Exercise instructions:
List all the lines in these records that hold "headphones".

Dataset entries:

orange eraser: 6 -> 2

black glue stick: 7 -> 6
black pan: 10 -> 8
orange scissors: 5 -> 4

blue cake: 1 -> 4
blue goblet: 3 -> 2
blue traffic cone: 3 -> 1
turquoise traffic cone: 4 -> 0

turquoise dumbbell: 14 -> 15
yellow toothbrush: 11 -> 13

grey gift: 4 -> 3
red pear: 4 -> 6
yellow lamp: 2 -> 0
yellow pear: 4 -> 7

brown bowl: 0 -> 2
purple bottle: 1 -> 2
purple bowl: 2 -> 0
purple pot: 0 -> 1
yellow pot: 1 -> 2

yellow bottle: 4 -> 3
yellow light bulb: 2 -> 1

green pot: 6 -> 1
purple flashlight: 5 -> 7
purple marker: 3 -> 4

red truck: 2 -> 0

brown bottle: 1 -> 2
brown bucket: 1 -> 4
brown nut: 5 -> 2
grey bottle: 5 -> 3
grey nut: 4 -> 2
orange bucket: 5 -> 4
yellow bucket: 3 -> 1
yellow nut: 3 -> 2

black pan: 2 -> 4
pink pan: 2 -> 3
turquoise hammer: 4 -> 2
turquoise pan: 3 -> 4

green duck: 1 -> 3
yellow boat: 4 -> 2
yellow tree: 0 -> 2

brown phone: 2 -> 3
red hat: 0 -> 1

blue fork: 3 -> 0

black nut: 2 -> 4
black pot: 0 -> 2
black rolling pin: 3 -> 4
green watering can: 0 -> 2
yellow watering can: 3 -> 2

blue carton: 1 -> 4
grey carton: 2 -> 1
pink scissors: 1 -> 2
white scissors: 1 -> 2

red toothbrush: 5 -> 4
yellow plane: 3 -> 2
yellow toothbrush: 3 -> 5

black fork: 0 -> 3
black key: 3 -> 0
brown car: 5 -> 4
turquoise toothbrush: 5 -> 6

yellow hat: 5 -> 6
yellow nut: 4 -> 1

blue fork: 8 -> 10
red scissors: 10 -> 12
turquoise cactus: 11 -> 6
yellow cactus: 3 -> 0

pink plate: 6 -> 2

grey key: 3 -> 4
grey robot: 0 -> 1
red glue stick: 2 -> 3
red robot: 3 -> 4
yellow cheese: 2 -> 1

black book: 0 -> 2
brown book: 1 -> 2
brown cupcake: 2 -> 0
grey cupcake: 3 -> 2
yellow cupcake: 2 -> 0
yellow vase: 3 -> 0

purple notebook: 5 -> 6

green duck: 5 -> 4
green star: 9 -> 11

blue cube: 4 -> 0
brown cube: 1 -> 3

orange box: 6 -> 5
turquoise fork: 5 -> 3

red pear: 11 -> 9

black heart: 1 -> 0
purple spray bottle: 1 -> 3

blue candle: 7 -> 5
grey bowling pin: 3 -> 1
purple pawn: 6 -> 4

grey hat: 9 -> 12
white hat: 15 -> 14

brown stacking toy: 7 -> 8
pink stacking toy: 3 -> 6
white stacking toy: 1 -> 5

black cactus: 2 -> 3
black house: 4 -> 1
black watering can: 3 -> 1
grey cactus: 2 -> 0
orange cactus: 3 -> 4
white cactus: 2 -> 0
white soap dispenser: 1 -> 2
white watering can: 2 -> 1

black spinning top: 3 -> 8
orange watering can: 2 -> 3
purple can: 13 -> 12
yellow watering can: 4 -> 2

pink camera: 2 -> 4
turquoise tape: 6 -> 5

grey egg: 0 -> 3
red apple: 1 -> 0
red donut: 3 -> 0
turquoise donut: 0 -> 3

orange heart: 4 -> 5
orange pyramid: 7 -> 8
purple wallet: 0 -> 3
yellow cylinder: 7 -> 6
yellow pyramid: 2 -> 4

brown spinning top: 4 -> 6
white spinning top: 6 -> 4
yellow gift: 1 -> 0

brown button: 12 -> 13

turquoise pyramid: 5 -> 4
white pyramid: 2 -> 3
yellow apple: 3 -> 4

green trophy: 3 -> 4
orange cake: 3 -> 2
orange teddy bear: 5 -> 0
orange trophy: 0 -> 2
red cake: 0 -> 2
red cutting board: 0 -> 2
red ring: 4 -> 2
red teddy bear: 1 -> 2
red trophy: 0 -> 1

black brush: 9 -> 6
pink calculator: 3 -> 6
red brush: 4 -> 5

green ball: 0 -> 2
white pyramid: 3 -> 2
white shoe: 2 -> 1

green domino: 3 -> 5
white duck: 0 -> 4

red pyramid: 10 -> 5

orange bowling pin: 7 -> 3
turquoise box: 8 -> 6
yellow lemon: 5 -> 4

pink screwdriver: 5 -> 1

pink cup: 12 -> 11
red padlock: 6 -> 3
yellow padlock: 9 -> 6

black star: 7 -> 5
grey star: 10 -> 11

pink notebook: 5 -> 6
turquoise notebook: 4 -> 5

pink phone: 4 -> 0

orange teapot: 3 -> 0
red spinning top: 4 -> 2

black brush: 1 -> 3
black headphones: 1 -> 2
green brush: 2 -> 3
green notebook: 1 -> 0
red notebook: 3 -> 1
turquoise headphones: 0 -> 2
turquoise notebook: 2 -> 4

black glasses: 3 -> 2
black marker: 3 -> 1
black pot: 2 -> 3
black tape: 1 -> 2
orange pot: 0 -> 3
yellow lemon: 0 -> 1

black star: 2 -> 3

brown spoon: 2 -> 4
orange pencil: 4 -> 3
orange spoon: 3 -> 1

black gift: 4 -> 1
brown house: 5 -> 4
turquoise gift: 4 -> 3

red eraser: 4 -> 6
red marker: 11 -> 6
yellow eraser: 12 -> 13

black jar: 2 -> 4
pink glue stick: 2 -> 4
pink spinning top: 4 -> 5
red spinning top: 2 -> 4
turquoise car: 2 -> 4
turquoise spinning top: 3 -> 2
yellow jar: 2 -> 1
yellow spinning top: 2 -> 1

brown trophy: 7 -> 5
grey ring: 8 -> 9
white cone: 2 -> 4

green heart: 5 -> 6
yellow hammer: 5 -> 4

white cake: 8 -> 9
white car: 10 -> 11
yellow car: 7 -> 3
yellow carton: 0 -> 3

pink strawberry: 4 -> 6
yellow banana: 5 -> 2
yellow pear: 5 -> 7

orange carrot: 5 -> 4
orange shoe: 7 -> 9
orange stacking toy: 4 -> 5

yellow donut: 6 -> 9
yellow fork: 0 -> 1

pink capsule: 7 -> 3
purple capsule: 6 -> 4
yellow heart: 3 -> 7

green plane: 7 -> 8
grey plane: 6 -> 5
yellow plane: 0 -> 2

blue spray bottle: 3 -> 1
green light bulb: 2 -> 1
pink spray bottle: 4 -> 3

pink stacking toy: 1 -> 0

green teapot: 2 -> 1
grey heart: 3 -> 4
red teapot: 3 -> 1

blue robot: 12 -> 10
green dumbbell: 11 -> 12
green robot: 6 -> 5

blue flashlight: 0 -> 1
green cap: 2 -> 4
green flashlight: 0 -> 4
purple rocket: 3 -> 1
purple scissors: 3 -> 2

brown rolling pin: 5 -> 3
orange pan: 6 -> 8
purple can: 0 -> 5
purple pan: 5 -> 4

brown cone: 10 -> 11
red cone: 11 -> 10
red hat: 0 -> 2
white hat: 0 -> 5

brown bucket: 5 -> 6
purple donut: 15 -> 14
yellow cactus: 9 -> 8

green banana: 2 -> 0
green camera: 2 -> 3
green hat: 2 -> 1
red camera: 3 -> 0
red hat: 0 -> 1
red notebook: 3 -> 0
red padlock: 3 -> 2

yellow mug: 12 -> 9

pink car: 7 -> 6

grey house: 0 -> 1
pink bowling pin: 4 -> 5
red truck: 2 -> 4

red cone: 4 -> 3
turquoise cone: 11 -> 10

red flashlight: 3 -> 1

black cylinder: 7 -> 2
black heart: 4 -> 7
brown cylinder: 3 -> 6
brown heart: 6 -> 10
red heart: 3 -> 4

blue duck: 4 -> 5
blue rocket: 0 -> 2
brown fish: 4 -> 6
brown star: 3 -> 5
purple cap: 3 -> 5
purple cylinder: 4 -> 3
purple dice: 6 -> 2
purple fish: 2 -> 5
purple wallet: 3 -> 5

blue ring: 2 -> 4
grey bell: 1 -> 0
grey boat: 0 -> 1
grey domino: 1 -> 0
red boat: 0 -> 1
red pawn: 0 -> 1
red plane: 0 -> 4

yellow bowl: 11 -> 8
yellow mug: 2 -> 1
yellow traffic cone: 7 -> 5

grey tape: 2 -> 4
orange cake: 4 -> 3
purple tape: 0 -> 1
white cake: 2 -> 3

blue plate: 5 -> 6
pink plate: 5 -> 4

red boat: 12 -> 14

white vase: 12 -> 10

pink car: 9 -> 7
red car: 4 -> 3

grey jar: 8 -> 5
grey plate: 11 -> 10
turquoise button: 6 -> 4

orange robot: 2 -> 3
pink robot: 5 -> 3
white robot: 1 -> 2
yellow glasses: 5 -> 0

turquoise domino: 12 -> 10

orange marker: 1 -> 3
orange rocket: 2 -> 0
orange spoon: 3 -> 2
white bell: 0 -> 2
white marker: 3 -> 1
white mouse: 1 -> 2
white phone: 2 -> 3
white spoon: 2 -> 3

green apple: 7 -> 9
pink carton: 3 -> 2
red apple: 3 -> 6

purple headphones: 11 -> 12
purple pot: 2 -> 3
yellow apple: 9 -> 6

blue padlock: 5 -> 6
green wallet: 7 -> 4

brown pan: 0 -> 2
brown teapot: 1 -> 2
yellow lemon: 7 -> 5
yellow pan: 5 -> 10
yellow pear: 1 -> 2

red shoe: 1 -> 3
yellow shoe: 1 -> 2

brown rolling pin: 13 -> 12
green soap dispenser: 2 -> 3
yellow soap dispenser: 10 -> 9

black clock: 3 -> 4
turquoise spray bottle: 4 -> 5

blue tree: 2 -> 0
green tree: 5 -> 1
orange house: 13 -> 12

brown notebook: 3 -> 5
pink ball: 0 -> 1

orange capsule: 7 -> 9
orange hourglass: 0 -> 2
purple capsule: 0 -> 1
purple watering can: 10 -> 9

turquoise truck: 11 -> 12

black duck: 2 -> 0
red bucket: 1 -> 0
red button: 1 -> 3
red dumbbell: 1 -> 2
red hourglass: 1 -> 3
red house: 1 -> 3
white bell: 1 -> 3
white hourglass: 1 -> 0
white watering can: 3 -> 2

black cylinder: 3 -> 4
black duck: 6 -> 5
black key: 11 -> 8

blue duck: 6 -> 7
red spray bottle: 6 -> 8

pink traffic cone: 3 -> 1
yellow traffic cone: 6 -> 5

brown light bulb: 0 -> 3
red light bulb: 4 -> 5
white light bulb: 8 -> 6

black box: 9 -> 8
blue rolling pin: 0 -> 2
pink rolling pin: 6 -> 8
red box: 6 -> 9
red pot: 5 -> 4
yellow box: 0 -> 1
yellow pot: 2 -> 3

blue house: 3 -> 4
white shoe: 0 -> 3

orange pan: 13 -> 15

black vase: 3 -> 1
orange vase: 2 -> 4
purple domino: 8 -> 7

Written answer:
black headphones: 1 -> 2
turquoise headphones: 0 -> 2
purple headphones: 11 -> 12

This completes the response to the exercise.